WHAT TO PRODUCE> Nothing in the records may be altered, and no picture may be included. Restate them in full.

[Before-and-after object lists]

★ ★ ★ ★ ★ ★ ★

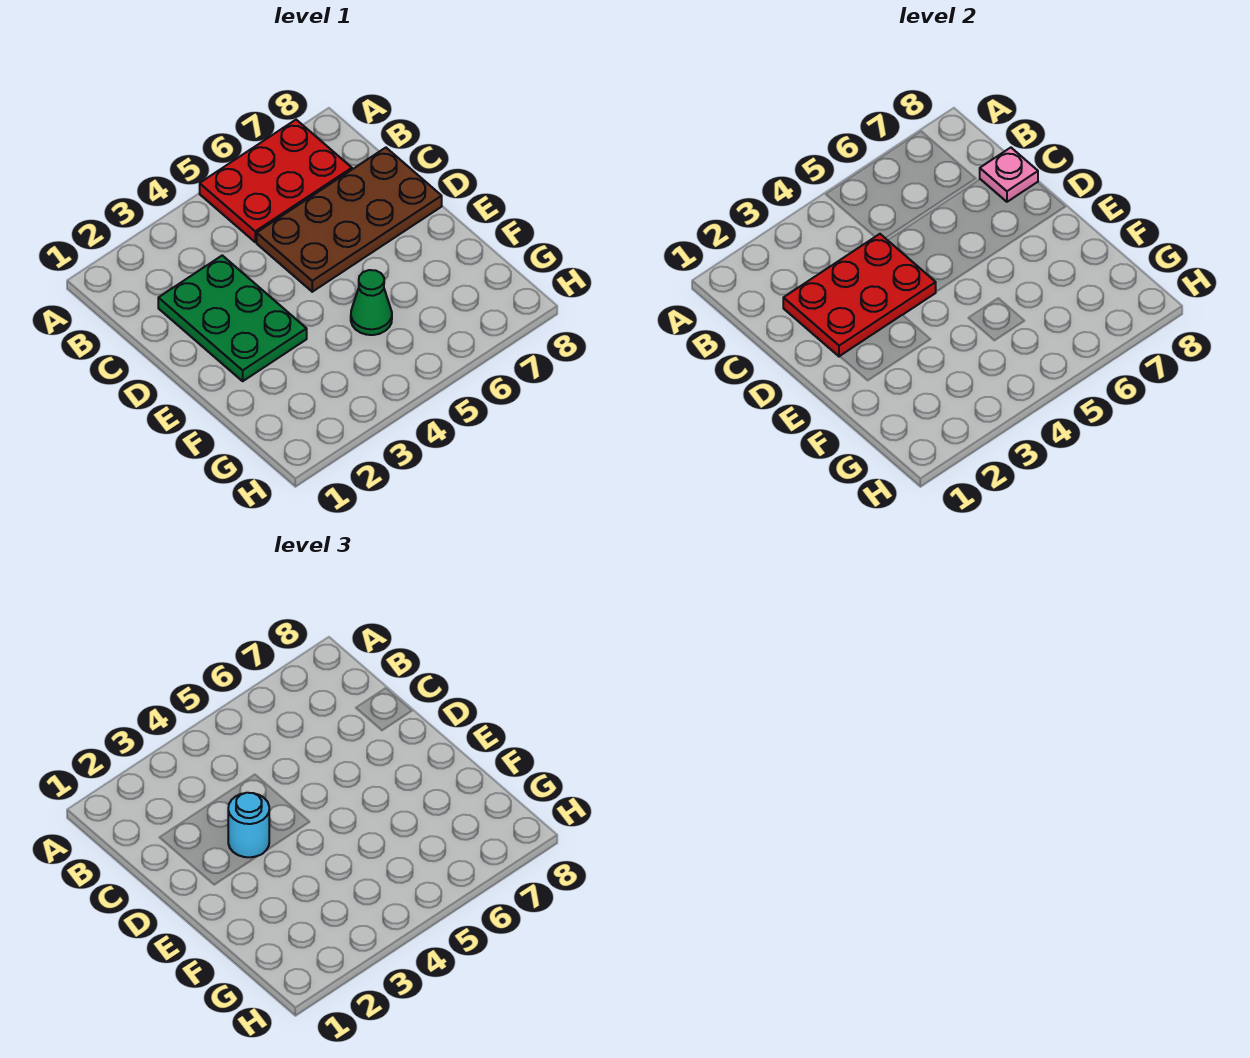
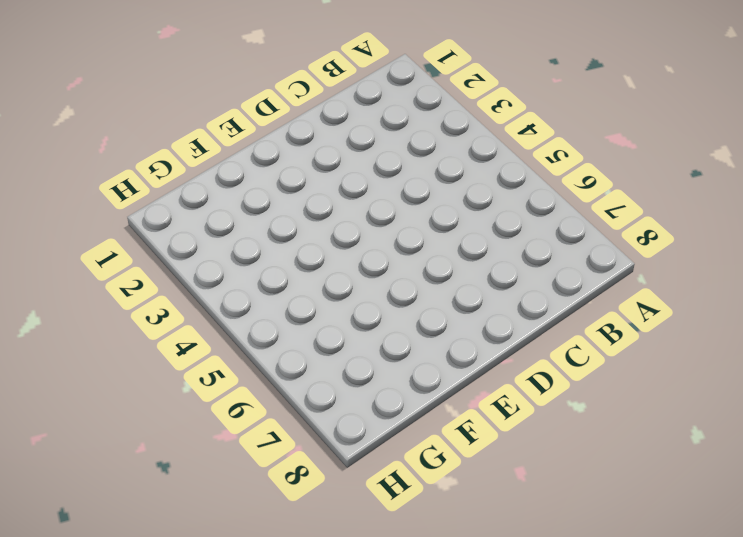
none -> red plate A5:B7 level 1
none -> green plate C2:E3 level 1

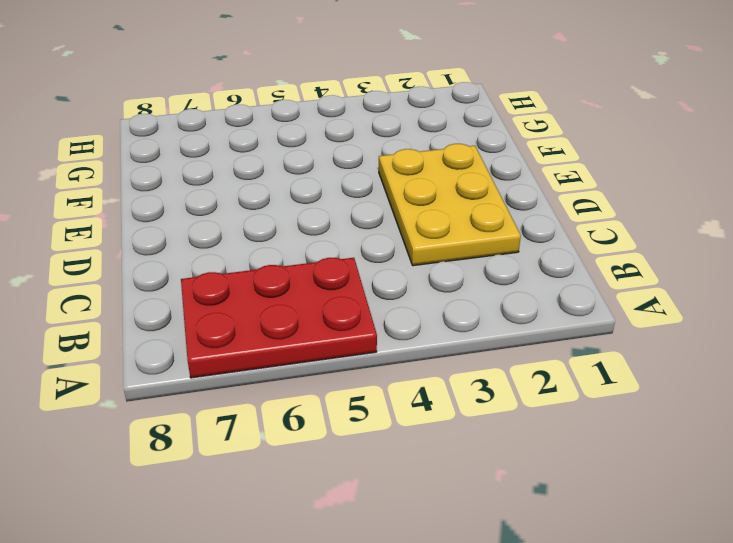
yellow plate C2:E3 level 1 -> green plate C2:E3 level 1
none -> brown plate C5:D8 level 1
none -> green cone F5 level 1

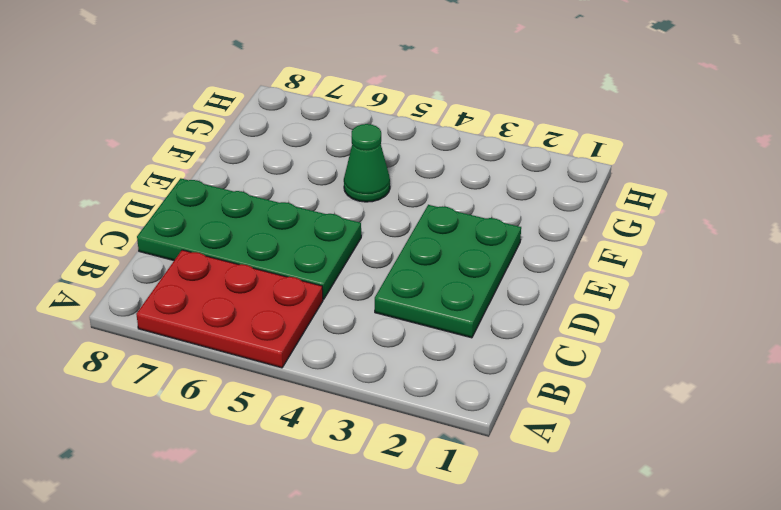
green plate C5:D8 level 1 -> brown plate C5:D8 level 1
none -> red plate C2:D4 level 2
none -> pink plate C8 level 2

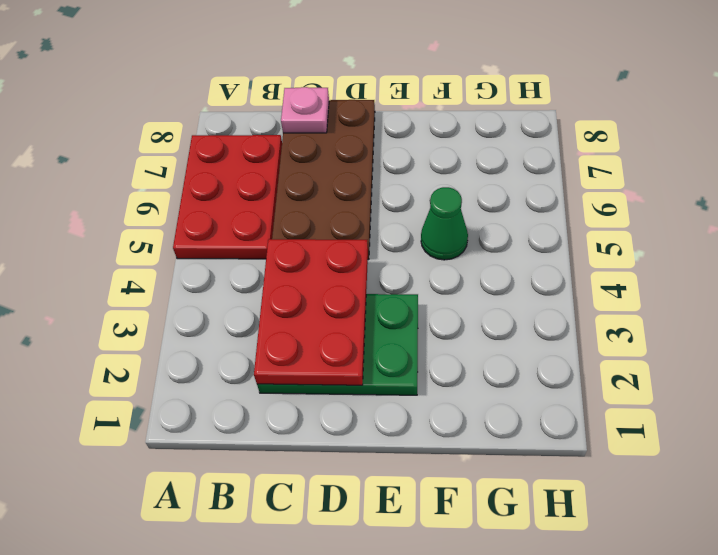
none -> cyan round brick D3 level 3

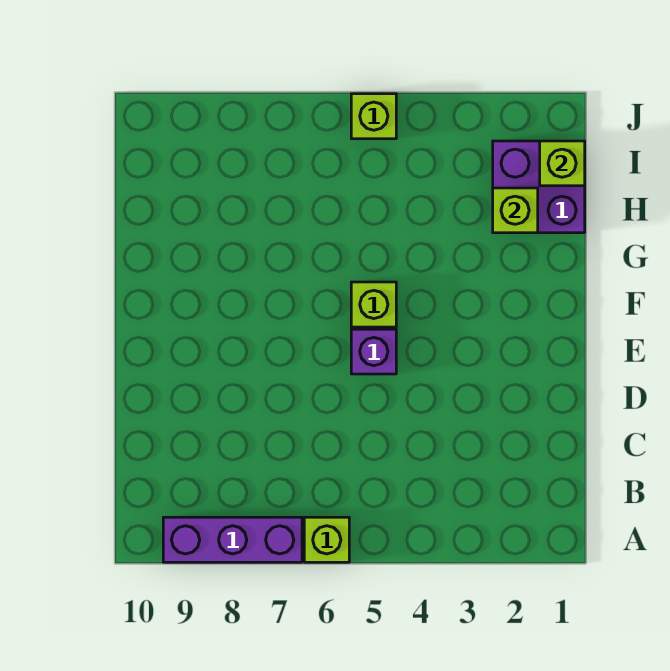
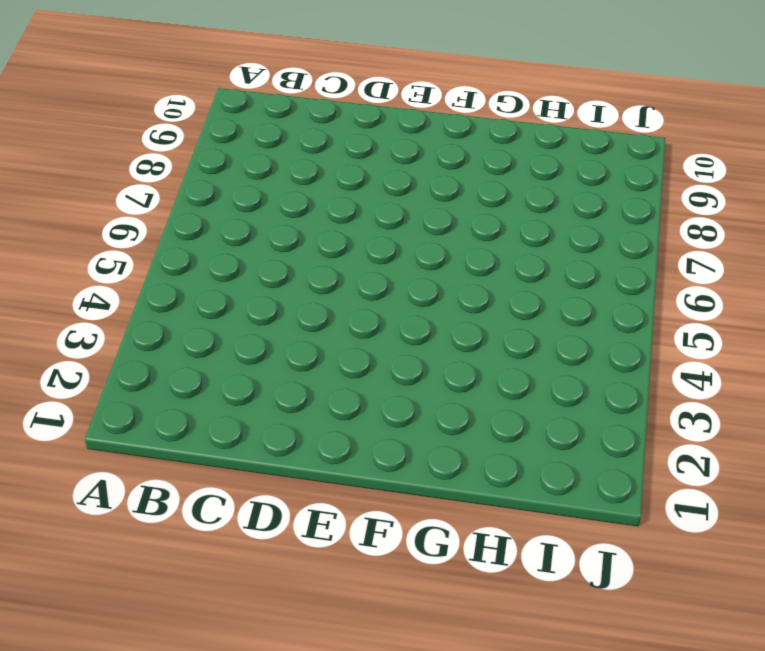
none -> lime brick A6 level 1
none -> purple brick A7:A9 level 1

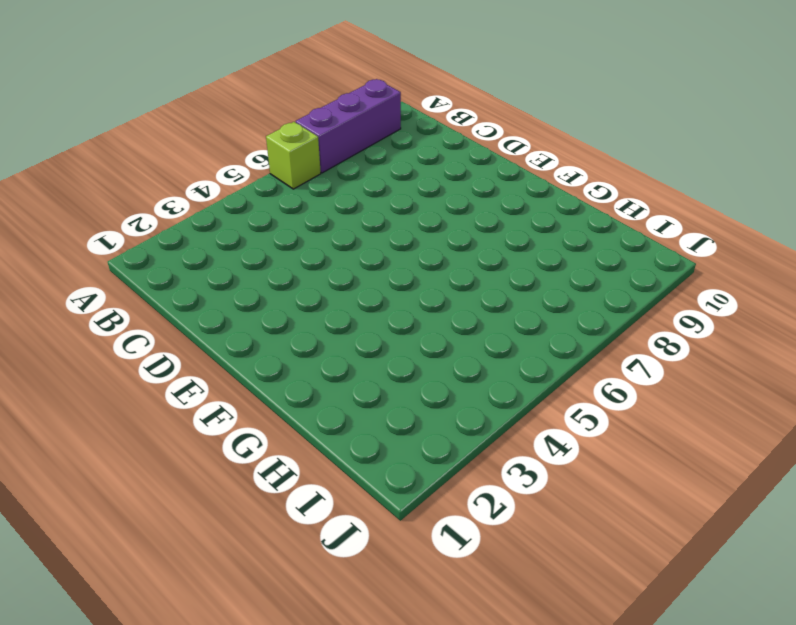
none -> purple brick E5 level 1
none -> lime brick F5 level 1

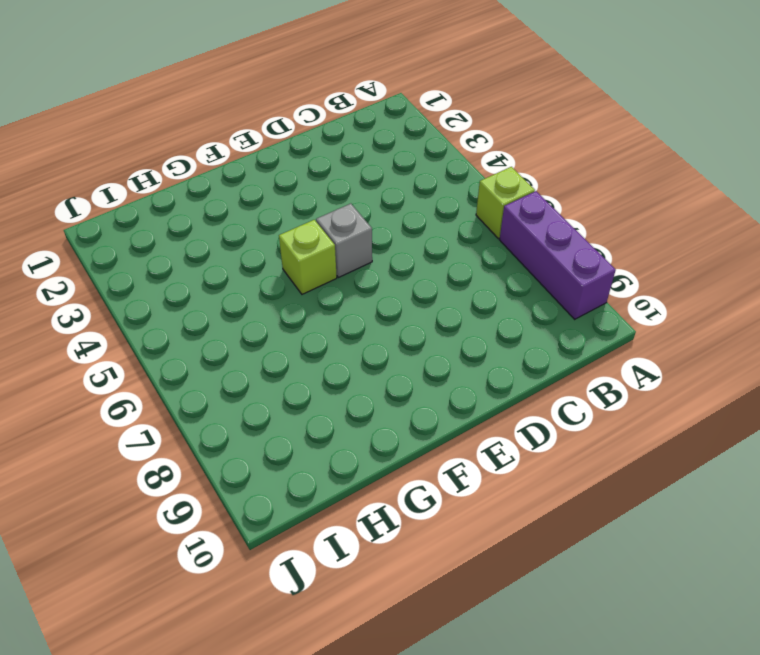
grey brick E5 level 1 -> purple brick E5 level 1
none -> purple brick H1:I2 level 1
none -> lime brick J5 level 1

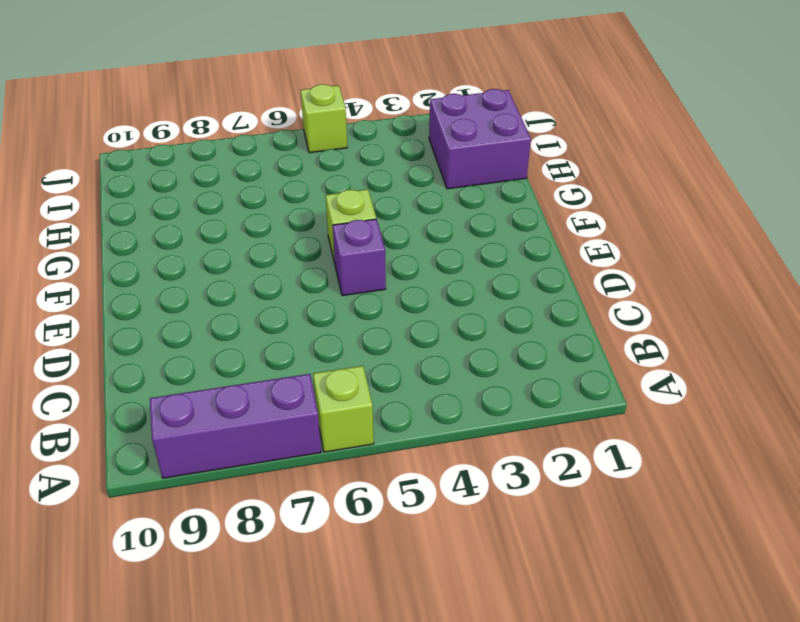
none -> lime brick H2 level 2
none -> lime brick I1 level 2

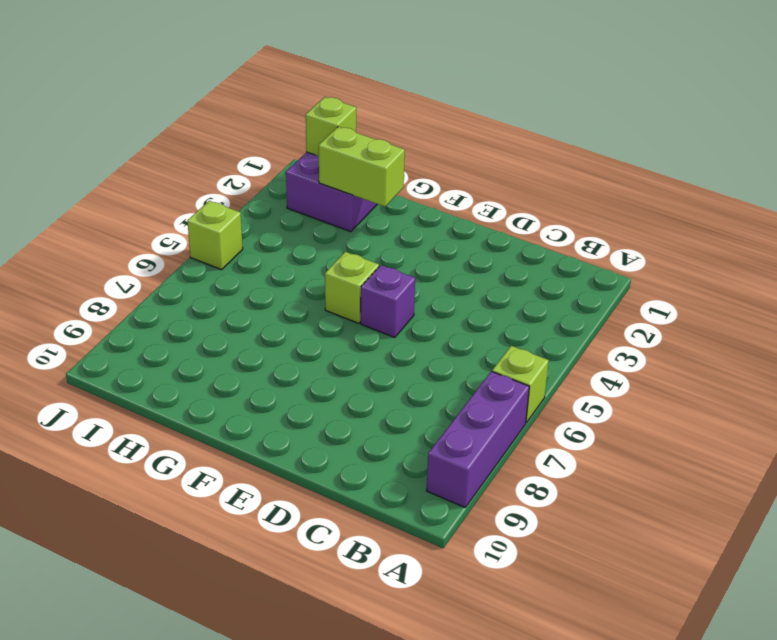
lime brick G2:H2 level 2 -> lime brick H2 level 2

★ ★ ★ ★ ★ ★ ★

PROBLEM SOLUTION>
none -> red plate A5:B7 level 1
none -> green plate C2:E3 level 1

yellow plate C2:E3 level 1 -> green plate C2:E3 level 1
none -> brown plate C5:D8 level 1
none -> green cone F5 level 1

green plate C5:D8 level 1 -> brown plate C5:D8 level 1
none -> red plate C2:D4 level 2
none -> pink plate C8 level 2

none -> cyan round brick D3 level 3

none -> lime brick A6 level 1
none -> purple brick A7:A9 level 1

none -> purple brick E5 level 1
none -> lime brick F5 level 1

grey brick E5 level 1 -> purple brick E5 level 1
none -> purple brick H1:I2 level 1
none -> lime brick J5 level 1

none -> lime brick H2 level 2
none -> lime brick I1 level 2

lime brick G2:H2 level 2 -> lime brick H2 level 2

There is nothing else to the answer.